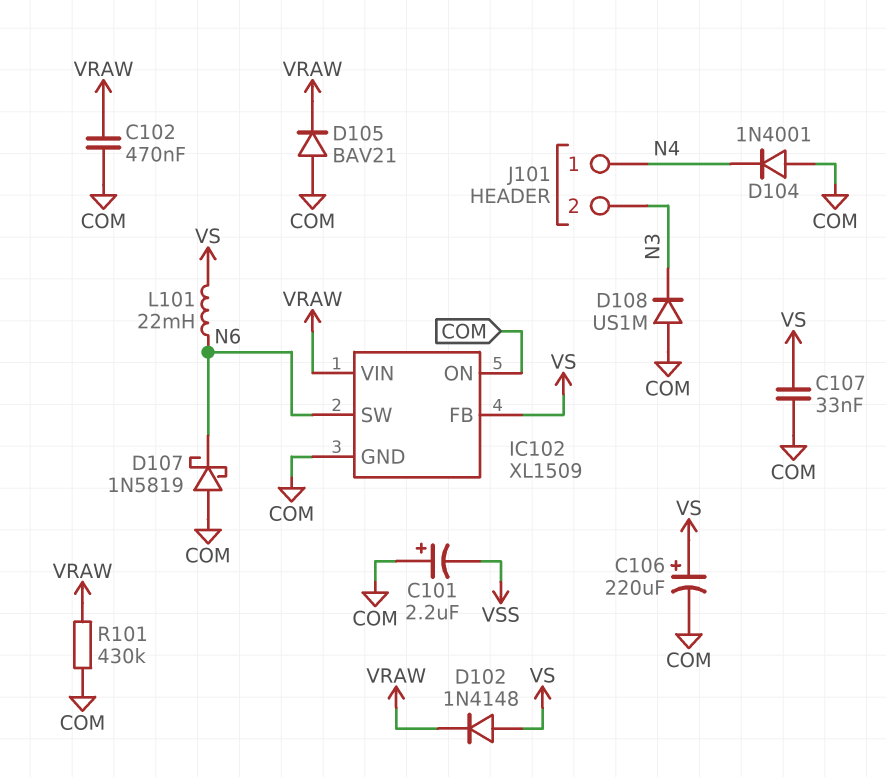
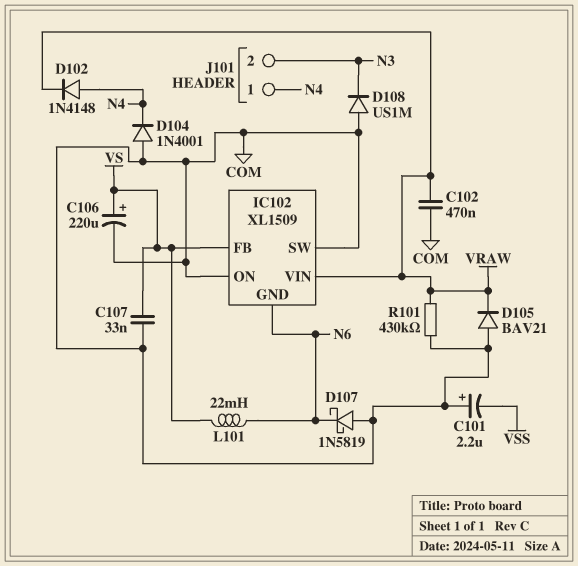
D102: diode 1N4148 (A VS, K VRAW) -> diode 1N4148 (A N4, K VRAW)
IC102 pin GND: COM -> N6
IC102 pin SW: N6 -> COM

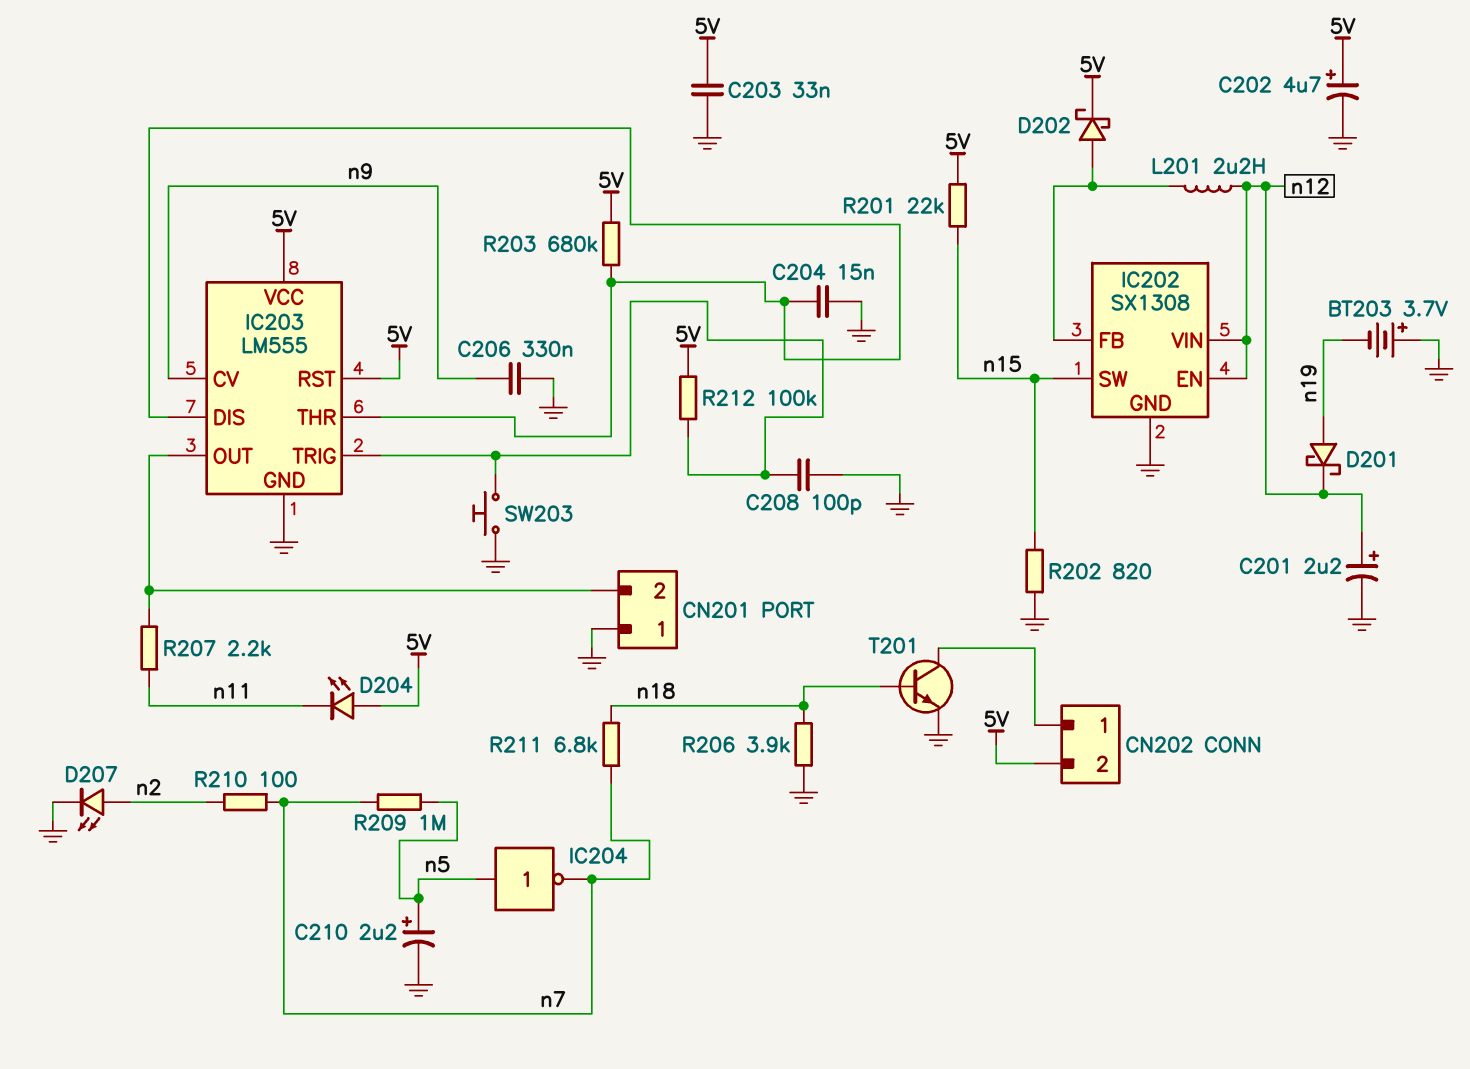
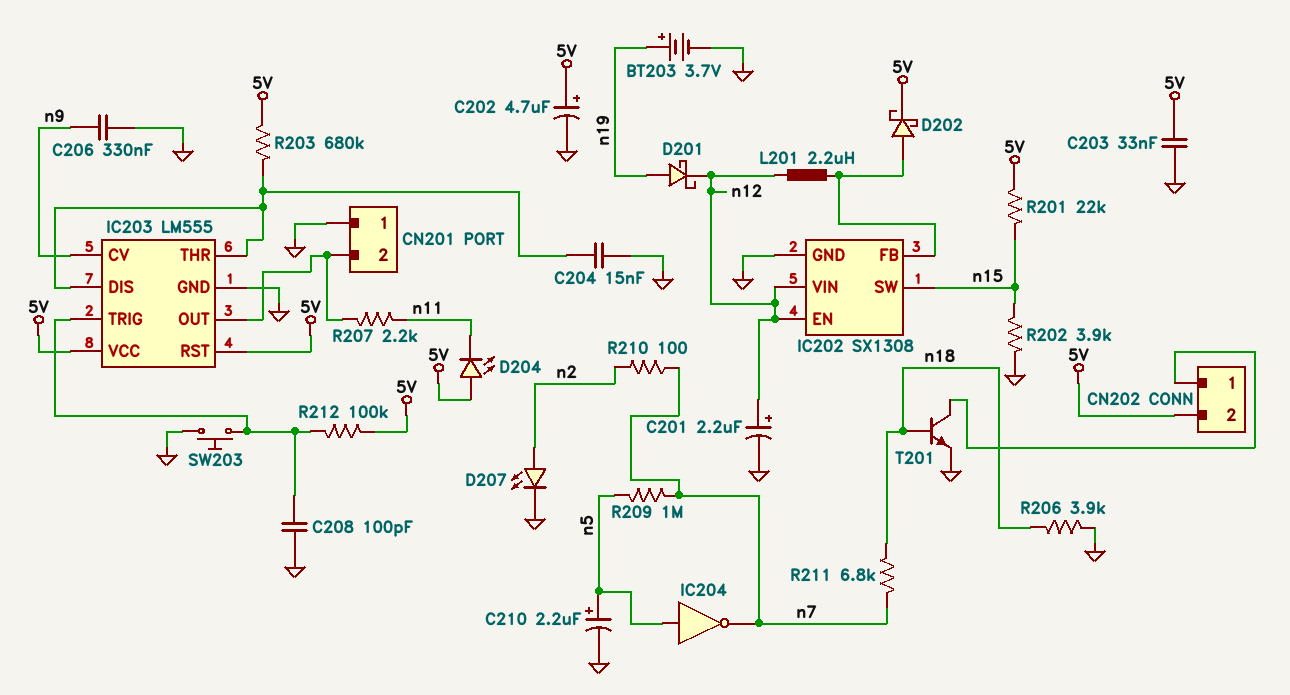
BT203: 3.7V (plus GND, minus n19) -> 3.7V (plus n19, minus GND)
R202: 820 (GND, n15) -> 3.9k (GND, n15)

• _TASK GOAL_: Once the line containing "IC102 pin SW: N6 -> COM" has been found, write out exactly that line and each one after it through the end of the data, leaving out every picture.

• _TASK OUTPUT_:
IC102 pin SW: N6 -> COM

BT203: 3.7V (plus GND, minus n19) -> 3.7V (plus n19, minus GND)
R202: 820 (GND, n15) -> 3.9k (GND, n15)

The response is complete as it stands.